* **Object transformation records**

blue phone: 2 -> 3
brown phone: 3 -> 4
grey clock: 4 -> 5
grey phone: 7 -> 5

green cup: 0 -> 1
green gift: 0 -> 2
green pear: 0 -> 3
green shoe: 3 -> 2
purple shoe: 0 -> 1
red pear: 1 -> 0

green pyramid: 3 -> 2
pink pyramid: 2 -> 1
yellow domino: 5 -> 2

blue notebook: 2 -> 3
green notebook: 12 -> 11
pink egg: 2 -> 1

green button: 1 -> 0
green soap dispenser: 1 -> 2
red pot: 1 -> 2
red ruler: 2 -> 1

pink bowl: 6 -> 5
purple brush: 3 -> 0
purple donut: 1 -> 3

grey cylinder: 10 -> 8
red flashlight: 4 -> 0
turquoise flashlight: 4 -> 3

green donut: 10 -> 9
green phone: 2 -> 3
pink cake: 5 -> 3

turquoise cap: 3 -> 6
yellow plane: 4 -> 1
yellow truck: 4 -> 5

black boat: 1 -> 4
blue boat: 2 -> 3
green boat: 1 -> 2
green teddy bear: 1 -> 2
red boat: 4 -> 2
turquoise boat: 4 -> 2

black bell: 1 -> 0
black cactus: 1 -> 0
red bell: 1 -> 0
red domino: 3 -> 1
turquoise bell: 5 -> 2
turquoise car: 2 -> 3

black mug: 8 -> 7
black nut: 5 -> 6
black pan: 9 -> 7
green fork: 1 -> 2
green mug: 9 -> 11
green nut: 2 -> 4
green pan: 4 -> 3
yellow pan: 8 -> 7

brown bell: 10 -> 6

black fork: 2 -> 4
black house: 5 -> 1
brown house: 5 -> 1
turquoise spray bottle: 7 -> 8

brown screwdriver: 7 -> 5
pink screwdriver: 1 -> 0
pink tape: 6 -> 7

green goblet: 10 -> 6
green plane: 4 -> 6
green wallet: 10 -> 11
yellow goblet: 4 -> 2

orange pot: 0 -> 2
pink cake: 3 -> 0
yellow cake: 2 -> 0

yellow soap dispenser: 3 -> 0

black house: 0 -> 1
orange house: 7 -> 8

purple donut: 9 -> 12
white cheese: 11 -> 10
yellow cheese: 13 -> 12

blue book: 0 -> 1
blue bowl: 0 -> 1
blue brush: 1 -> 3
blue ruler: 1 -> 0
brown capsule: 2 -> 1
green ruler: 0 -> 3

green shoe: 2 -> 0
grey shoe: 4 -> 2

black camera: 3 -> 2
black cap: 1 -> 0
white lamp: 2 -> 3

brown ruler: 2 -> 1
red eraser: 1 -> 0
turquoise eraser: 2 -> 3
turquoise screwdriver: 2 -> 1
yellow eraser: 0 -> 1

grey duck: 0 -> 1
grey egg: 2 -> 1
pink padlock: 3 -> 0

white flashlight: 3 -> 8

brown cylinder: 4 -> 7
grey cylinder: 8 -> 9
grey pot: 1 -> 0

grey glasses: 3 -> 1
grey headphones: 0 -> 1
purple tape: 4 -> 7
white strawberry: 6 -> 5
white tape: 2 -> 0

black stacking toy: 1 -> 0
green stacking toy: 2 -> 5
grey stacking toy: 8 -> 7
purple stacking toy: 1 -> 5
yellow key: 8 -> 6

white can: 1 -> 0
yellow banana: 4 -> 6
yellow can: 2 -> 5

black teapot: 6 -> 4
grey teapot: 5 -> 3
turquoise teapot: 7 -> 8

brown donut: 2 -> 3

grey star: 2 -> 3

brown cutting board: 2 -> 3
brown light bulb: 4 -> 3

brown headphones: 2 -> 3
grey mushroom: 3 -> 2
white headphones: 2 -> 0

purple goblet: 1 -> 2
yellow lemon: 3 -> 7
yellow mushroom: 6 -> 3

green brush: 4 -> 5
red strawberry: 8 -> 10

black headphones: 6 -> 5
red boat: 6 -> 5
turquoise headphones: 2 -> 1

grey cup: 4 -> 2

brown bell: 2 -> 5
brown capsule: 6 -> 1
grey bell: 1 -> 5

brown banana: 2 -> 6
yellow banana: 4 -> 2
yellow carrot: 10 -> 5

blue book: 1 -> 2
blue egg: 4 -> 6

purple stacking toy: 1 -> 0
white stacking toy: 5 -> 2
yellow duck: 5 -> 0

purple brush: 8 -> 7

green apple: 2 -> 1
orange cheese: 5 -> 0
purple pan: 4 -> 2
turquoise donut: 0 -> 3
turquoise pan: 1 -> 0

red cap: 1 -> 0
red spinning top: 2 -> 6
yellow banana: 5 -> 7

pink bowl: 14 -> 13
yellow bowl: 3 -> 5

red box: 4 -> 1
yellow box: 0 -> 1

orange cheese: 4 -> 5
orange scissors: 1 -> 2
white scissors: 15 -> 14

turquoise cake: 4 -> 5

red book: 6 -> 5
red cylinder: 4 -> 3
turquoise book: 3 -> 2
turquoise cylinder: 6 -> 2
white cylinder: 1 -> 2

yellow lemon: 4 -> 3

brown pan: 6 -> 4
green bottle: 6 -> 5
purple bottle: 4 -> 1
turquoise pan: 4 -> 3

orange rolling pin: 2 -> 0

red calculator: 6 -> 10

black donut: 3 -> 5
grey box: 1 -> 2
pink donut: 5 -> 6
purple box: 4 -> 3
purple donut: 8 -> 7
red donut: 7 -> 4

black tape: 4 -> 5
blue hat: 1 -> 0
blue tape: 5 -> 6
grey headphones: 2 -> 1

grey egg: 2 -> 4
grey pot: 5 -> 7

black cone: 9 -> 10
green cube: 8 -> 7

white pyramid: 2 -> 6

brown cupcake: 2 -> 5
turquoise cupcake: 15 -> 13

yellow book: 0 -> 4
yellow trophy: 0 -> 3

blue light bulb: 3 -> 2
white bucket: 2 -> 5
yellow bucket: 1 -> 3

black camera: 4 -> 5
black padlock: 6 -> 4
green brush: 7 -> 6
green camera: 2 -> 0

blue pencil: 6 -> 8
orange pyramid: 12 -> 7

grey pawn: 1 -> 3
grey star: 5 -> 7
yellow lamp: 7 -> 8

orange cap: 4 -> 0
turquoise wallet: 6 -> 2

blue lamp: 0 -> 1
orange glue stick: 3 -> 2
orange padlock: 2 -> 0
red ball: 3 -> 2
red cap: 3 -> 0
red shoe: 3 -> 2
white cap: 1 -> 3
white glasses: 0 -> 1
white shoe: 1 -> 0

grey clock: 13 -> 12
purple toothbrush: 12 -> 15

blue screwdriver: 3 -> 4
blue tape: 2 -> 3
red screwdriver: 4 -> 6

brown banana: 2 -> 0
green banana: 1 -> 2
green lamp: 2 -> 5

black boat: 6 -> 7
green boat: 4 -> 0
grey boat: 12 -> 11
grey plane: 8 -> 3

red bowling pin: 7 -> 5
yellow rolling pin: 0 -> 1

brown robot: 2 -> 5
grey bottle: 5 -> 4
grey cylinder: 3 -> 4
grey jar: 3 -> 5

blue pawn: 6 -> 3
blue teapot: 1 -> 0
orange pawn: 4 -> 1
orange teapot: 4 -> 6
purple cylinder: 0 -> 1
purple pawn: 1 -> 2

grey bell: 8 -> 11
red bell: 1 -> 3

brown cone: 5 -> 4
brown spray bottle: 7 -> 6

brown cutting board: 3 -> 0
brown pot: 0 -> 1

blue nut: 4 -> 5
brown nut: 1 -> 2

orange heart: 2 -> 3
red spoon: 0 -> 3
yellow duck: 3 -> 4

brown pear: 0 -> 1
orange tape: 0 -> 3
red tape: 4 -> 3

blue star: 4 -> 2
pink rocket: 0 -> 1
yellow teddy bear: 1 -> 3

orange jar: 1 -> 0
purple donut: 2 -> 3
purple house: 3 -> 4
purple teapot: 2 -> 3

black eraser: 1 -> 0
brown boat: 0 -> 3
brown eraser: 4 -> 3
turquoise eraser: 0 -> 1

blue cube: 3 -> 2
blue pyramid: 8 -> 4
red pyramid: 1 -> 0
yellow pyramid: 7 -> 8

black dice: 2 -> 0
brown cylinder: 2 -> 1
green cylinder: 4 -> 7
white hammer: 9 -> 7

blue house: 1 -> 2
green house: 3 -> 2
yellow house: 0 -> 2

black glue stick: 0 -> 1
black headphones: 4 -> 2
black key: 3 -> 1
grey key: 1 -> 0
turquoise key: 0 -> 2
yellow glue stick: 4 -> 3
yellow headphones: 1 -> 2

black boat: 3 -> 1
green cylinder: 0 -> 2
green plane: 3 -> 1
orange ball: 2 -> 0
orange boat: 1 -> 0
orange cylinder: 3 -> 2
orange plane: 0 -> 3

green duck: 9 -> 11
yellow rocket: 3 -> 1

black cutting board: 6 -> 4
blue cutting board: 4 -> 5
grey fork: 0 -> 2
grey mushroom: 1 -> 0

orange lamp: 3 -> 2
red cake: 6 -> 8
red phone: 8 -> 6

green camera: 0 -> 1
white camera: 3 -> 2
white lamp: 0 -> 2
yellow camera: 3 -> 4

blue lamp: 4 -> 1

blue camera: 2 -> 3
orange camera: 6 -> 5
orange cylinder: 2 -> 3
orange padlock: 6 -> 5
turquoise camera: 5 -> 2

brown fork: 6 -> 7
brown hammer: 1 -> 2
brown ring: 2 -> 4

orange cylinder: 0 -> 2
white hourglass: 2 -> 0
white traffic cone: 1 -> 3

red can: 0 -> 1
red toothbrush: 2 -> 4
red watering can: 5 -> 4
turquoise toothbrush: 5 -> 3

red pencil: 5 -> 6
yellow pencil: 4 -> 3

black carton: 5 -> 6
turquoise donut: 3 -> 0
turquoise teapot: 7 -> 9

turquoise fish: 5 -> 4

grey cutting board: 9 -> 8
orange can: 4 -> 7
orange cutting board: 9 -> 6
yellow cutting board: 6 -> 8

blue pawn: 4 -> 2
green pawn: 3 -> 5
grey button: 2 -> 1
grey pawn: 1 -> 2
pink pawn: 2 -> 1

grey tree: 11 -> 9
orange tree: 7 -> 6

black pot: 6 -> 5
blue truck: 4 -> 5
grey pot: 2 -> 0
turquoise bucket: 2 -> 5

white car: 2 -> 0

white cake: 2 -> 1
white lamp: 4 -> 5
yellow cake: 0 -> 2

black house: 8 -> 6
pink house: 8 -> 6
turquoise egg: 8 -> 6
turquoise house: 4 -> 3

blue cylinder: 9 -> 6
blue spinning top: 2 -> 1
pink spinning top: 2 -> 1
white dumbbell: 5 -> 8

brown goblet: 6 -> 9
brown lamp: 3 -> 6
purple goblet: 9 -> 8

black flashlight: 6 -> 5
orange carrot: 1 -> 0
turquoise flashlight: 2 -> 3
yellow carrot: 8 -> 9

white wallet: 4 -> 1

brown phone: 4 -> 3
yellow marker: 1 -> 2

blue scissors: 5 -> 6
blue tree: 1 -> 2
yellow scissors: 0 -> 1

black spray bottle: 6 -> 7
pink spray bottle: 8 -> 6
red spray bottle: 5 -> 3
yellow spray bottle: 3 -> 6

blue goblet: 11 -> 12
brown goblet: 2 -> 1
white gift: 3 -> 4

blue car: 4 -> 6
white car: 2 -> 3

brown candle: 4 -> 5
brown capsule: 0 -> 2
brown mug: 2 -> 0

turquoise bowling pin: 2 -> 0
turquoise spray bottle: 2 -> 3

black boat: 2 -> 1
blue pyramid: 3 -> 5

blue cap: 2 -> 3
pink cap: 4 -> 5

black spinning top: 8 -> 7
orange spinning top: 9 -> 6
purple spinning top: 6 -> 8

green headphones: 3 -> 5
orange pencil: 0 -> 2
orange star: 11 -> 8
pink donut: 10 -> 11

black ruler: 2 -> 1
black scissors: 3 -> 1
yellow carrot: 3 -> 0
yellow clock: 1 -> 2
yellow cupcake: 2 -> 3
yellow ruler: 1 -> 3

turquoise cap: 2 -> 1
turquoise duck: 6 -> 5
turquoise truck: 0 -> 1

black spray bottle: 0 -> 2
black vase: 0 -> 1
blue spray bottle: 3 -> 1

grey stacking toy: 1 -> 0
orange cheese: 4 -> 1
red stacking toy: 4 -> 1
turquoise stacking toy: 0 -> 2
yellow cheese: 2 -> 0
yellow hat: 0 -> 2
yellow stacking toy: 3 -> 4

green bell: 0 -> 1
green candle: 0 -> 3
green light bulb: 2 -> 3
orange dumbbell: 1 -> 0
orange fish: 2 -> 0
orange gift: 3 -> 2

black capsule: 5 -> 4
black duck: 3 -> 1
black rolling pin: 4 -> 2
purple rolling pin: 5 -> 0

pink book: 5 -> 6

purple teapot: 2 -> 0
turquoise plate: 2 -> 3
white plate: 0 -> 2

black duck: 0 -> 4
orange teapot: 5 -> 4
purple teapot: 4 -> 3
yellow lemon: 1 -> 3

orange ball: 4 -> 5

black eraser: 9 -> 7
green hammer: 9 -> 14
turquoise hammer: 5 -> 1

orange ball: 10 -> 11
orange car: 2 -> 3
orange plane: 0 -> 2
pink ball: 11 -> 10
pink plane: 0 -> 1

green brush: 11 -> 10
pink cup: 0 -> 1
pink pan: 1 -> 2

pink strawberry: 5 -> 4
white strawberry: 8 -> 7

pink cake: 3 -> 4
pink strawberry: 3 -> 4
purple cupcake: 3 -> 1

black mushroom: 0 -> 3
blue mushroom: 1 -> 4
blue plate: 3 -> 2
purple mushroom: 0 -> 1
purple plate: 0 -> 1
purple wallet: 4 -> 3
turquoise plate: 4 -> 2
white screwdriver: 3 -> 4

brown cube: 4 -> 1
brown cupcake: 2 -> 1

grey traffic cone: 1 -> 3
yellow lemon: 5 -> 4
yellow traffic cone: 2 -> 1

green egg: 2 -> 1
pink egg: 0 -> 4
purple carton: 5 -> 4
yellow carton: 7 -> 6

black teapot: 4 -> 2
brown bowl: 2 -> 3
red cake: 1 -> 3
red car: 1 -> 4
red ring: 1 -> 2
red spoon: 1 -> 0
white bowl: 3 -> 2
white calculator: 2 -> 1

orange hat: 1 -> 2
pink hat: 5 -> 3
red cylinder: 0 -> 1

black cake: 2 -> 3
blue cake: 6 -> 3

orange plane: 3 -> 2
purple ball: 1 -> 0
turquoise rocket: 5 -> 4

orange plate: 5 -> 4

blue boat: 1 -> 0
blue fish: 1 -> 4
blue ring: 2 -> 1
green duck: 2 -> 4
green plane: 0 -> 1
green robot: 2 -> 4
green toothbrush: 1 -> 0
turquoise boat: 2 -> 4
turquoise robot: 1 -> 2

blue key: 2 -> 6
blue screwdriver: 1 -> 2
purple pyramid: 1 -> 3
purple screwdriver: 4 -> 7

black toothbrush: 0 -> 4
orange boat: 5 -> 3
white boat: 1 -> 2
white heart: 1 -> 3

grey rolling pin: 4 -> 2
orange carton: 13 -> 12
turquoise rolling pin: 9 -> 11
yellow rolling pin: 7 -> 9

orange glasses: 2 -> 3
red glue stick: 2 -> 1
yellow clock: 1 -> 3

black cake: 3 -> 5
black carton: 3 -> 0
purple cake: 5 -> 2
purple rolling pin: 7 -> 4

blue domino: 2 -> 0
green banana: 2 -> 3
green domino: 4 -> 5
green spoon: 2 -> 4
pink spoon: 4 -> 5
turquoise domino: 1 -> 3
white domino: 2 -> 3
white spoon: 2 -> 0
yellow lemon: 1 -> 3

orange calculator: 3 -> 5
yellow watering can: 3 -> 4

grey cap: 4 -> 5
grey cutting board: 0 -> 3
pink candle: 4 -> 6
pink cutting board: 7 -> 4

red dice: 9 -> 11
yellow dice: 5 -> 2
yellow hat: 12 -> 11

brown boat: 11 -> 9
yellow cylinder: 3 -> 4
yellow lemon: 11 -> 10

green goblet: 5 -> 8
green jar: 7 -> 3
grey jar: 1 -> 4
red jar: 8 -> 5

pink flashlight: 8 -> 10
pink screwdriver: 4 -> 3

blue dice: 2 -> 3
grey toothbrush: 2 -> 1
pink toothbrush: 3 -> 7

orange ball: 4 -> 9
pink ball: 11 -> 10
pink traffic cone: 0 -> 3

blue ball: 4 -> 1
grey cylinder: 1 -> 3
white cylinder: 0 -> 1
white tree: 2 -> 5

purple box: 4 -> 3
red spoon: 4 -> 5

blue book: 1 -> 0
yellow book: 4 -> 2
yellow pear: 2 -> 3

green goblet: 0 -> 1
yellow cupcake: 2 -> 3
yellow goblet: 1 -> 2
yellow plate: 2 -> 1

* **Problem**
Look above for the line holding "yellow carrot: 3 -> 0". Print it and every line after it, exactly, through the line holding "orange ball: 4 -> 5".

* **Response**
yellow carrot: 3 -> 0
yellow clock: 1 -> 2
yellow cupcake: 2 -> 3
yellow ruler: 1 -> 3

turquoise cap: 2 -> 1
turquoise duck: 6 -> 5
turquoise truck: 0 -> 1

black spray bottle: 0 -> 2
black vase: 0 -> 1
blue spray bottle: 3 -> 1

grey stacking toy: 1 -> 0
orange cheese: 4 -> 1
red stacking toy: 4 -> 1
turquoise stacking toy: 0 -> 2
yellow cheese: 2 -> 0
yellow hat: 0 -> 2
yellow stacking toy: 3 -> 4

green bell: 0 -> 1
green candle: 0 -> 3
green light bulb: 2 -> 3
orange dumbbell: 1 -> 0
orange fish: 2 -> 0
orange gift: 3 -> 2

black capsule: 5 -> 4
black duck: 3 -> 1
black rolling pin: 4 -> 2
purple rolling pin: 5 -> 0

pink book: 5 -> 6

purple teapot: 2 -> 0
turquoise plate: 2 -> 3
white plate: 0 -> 2

black duck: 0 -> 4
orange teapot: 5 -> 4
purple teapot: 4 -> 3
yellow lemon: 1 -> 3

orange ball: 4 -> 5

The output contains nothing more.